Description of the task
Copy every line of the data below verbatim, keeping each character and the line order unchanged.

★ ★ ★

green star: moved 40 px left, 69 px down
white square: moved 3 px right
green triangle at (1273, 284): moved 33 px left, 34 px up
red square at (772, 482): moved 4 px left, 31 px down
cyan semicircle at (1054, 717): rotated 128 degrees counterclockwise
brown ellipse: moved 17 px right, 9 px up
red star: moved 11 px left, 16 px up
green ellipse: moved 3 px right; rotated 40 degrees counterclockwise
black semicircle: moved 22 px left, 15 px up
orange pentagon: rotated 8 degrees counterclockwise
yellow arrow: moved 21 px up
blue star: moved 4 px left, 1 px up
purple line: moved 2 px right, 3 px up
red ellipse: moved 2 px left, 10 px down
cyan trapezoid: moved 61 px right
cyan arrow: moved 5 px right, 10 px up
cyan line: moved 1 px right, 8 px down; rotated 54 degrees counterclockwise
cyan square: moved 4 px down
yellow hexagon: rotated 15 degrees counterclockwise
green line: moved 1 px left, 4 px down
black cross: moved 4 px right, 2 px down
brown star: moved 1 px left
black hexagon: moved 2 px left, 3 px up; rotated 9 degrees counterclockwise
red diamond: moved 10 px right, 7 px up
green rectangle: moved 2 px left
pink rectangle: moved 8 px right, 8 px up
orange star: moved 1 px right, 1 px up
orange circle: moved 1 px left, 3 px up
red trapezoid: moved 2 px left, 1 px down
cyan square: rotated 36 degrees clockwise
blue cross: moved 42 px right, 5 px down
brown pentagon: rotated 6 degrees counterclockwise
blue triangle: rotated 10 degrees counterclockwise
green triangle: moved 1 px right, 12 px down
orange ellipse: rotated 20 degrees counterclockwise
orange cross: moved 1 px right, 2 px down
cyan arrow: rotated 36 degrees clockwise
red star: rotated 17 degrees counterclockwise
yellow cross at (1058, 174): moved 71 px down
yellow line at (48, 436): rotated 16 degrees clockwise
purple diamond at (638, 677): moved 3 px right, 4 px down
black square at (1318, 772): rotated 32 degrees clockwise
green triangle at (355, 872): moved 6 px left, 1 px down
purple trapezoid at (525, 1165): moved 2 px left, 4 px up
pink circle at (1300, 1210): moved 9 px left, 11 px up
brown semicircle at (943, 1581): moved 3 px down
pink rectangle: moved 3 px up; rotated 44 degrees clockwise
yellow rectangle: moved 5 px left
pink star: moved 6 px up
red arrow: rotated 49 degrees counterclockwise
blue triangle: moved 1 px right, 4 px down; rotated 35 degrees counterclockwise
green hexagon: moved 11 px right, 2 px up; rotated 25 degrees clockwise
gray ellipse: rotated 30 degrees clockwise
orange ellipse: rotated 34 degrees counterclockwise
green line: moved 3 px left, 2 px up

★ ★ ★

Response to this task
green star: moved 40 px left, 69 px down
white square: moved 3 px right
green triangle at (1273, 284): moved 33 px left, 34 px up
red square at (772, 482): moved 4 px left, 31 px down
cyan semicircle at (1054, 717): rotated 128 degrees counterclockwise
brown ellipse: moved 17 px right, 9 px up
red star: moved 11 px left, 16 px up
green ellipse: moved 3 px right; rotated 40 degrees counterclockwise
black semicircle: moved 22 px left, 15 px up
orange pentagon: rotated 8 degrees counterclockwise
yellow arrow: moved 21 px up
blue star: moved 4 px left, 1 px up
purple line: moved 2 px right, 3 px up
red ellipse: moved 2 px left, 10 px down
cyan trapezoid: moved 61 px right
cyan arrow: moved 5 px right, 10 px up
cyan line: moved 1 px right, 8 px down; rotated 54 degrees counterclockwise
cyan square: moved 4 px down
yellow hexagon: rotated 15 degrees counterclockwise
green line: moved 1 px left, 4 px down
black cross: moved 4 px right, 2 px down
brown star: moved 1 px left
black hexagon: moved 2 px left, 3 px up; rotated 9 degrees counterclockwise
red diamond: moved 10 px right, 7 px up
green rectangle: moved 2 px left
pink rectangle: moved 8 px right, 8 px up
orange star: moved 1 px right, 1 px up
orange circle: moved 1 px left, 3 px up
red trapezoid: moved 2 px left, 1 px down
cyan square: rotated 36 degrees clockwise
blue cross: moved 42 px right, 5 px down
brown pentagon: rotated 6 degrees counterclockwise
blue triangle: rotated 10 degrees counterclockwise
green triangle: moved 1 px right, 12 px down
orange ellipse: rotated 20 degrees counterclockwise
orange cross: moved 1 px right, 2 px down
cyan arrow: rotated 36 degrees clockwise
red star: rotated 17 degrees counterclockwise
yellow cross at (1058, 174): moved 71 px down
yellow line at (48, 436): rotated 16 degrees clockwise
purple diamond at (638, 677): moved 3 px right, 4 px down
black square at (1318, 772): rotated 32 degrees clockwise
green triangle at (355, 872): moved 6 px left, 1 px down
purple trapezoid at (525, 1165): moved 2 px left, 4 px up
pink circle at (1300, 1210): moved 9 px left, 11 px up
brown semicircle at (943, 1581): moved 3 px down
pink rectangle: moved 3 px up; rotated 44 degrees clockwise
yellow rectangle: moved 5 px left
pink star: moved 6 px up
red arrow: rotated 49 degrees counterclockwise
blue triangle: moved 1 px right, 4 px down; rotated 35 degrees counterclockwise
green hexagon: moved 11 px right, 2 px up; rotated 25 degrees clockwise
gray ellipse: rotated 30 degrees clockwise
orange ellipse: rotated 34 degrees counterclockwise
green line: moved 3 px left, 2 px up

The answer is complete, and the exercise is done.